* _Items from a data source_
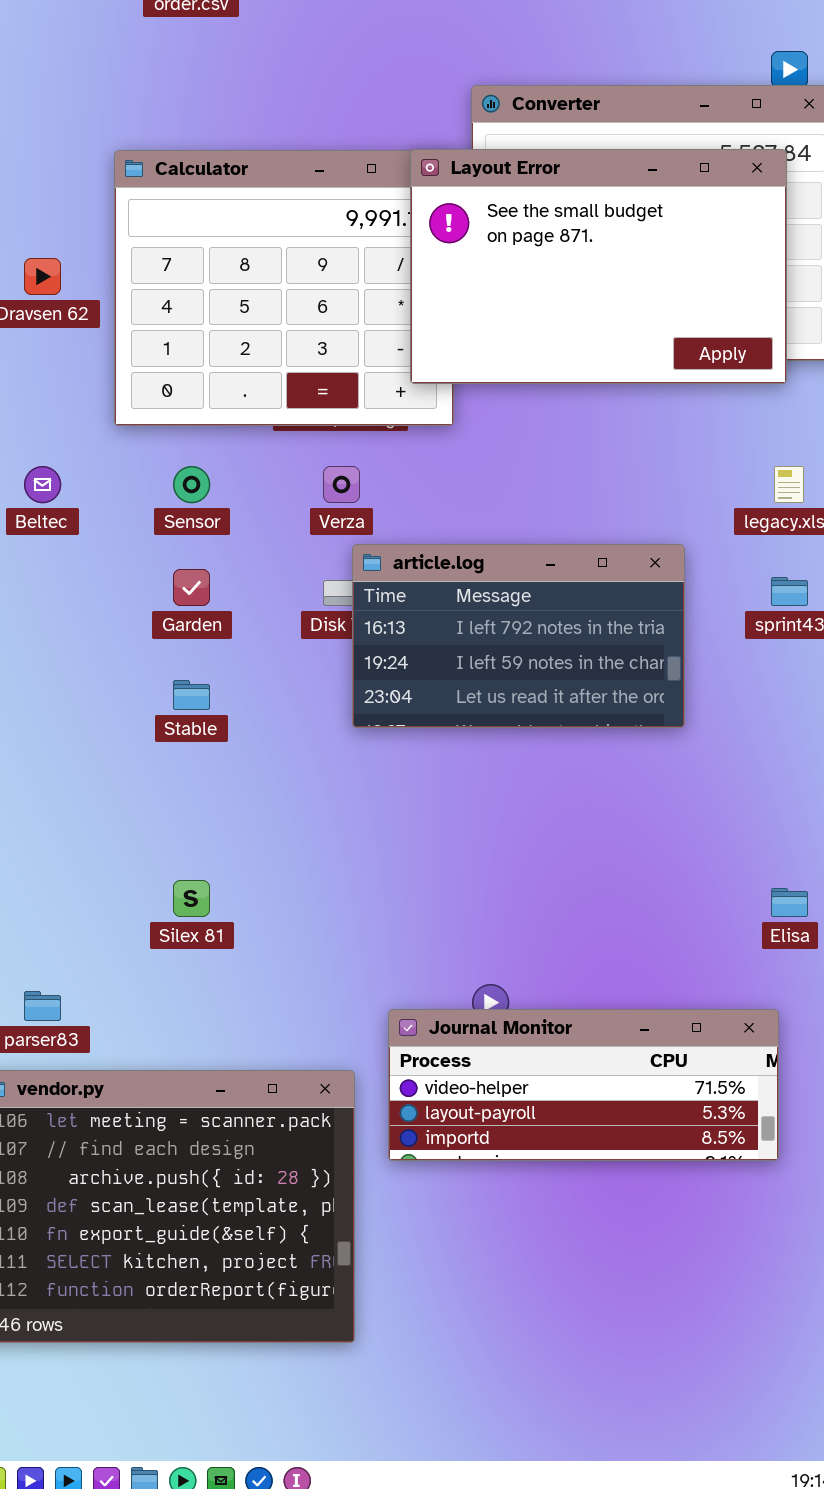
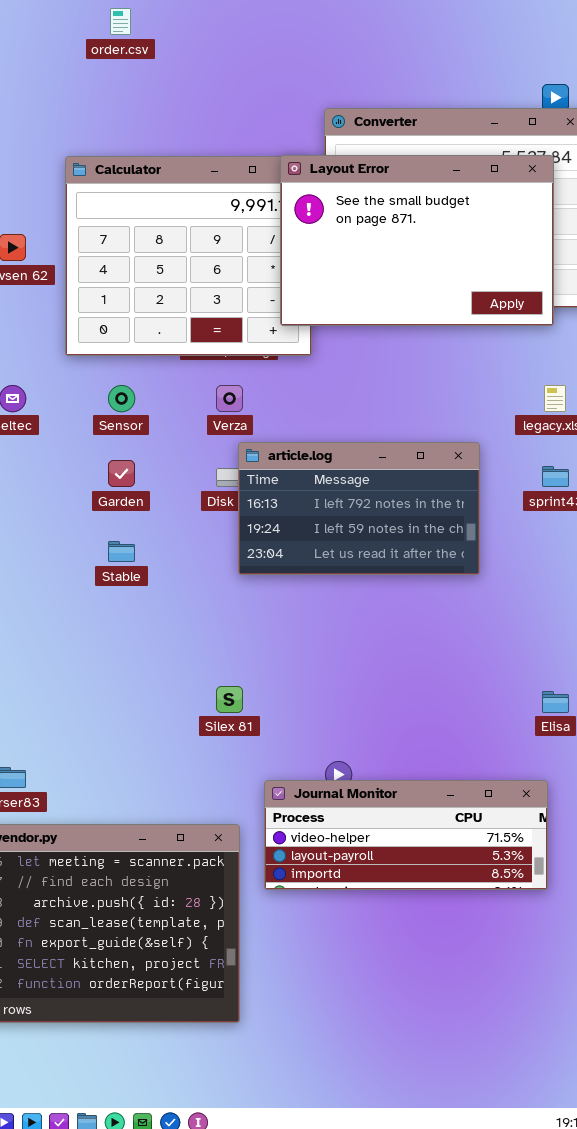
Silex 81: [173,880,210,917] -> [216,686,243,713], moved

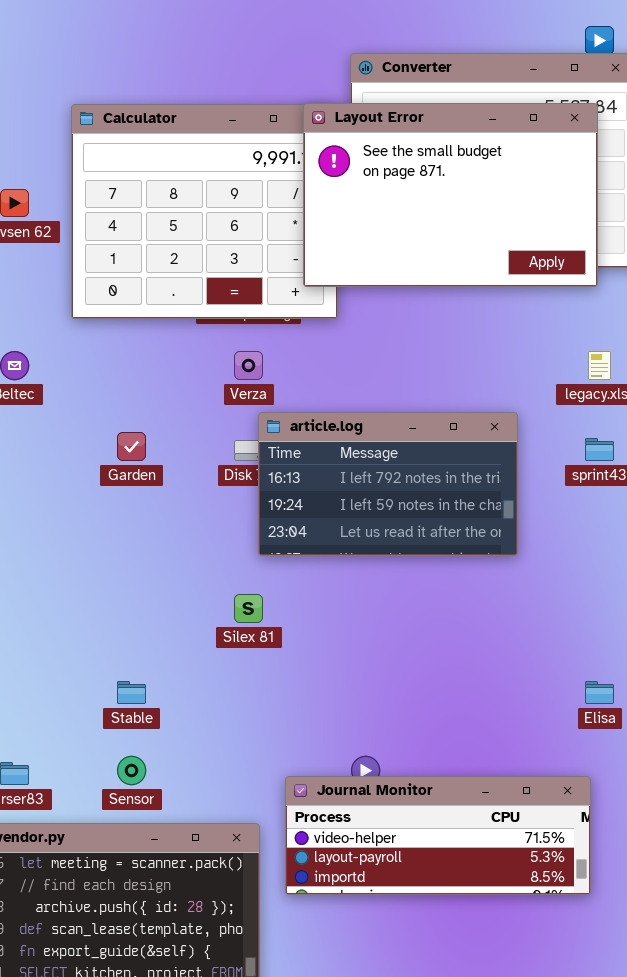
Sensor: [108,385,135,412] -> [117,756,146,785], moved
Stable: [108,541,135,562] -> [117,681,146,704], moved
Silex 81: [216,686,243,713] -> [234,594,263,623], moved

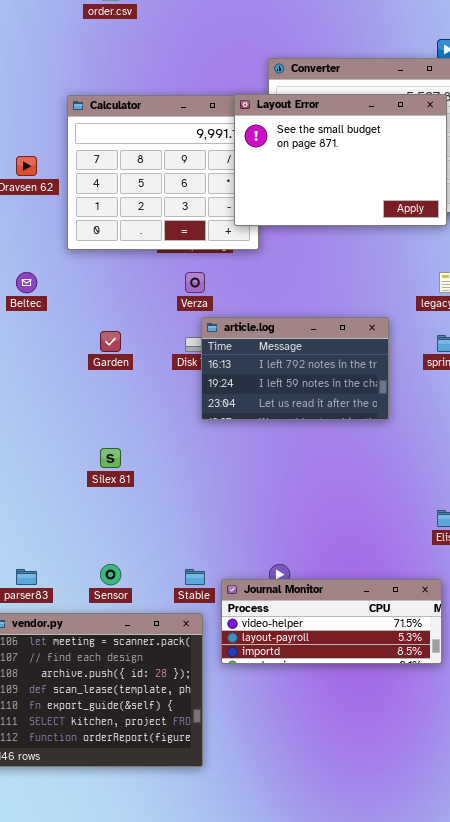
Silex 81: [234,594,263,623] -> [100,448,121,468], moved
Stable: [117,681,146,704] -> [185,569,205,585], moved

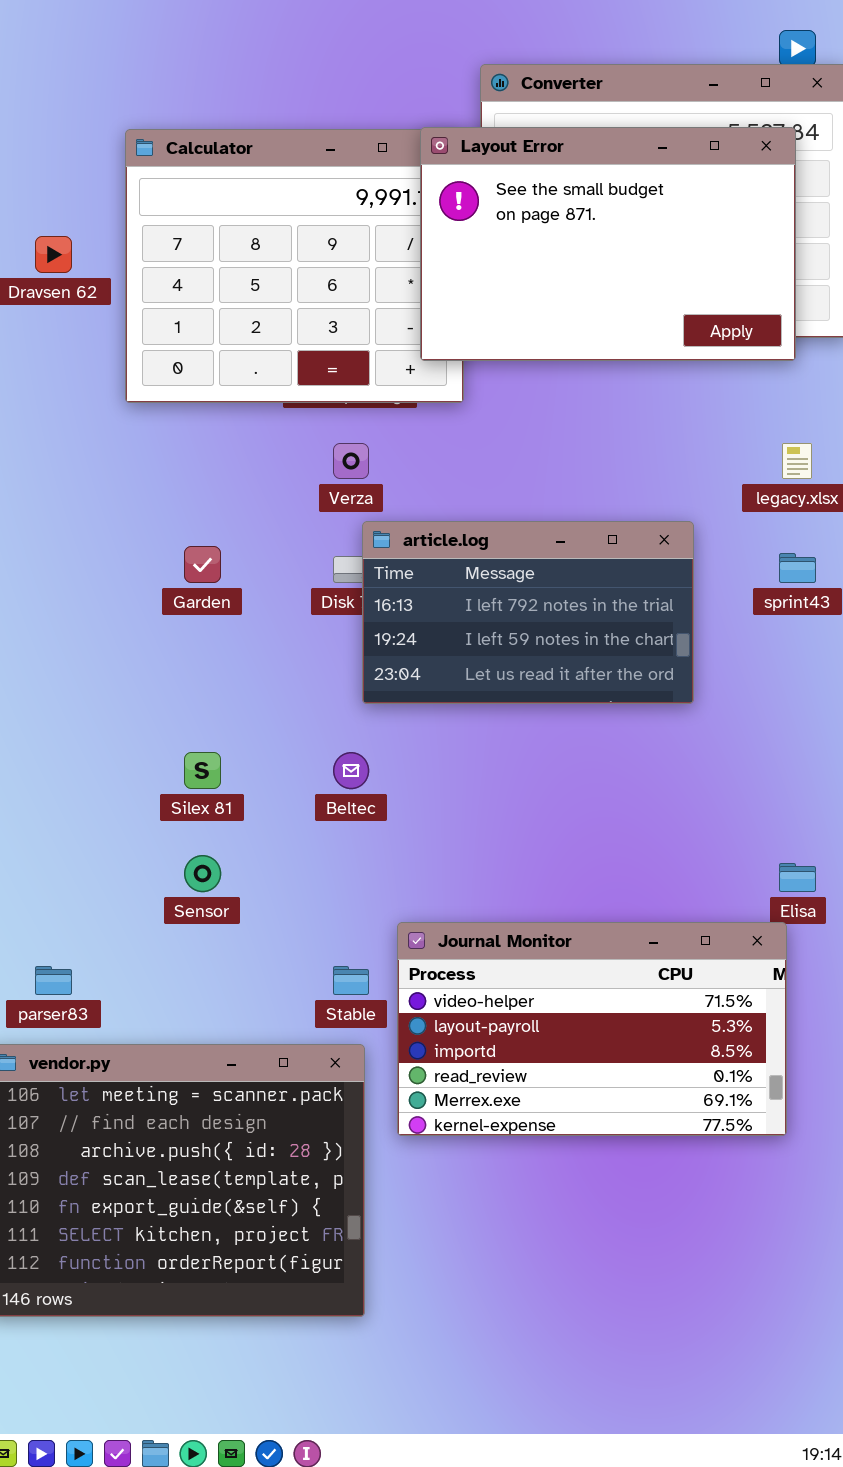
Beltec: [16,272,37,293] -> [333,752,369,789], moved
Sensor: [100,564,121,585] -> [184,855,221,892], moved
Journal Monitor: [221,579,442,664] -> [397,922,787,1136], resized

* _Work request_
Please retype only the lines from the line that holds "Silex 81: [234,594,263,623]" through the end of the records, exactly as they stand, and drop every picture.

* _Exercise result_
Silex 81: [234,594,263,623] -> [100,448,121,468], moved
Stable: [117,681,146,704] -> [185,569,205,585], moved

Beltec: [16,272,37,293] -> [333,752,369,789], moved
Sensor: [100,564,121,585] -> [184,855,221,892], moved
Journal Monitor: [221,579,442,664] -> [397,922,787,1136], resized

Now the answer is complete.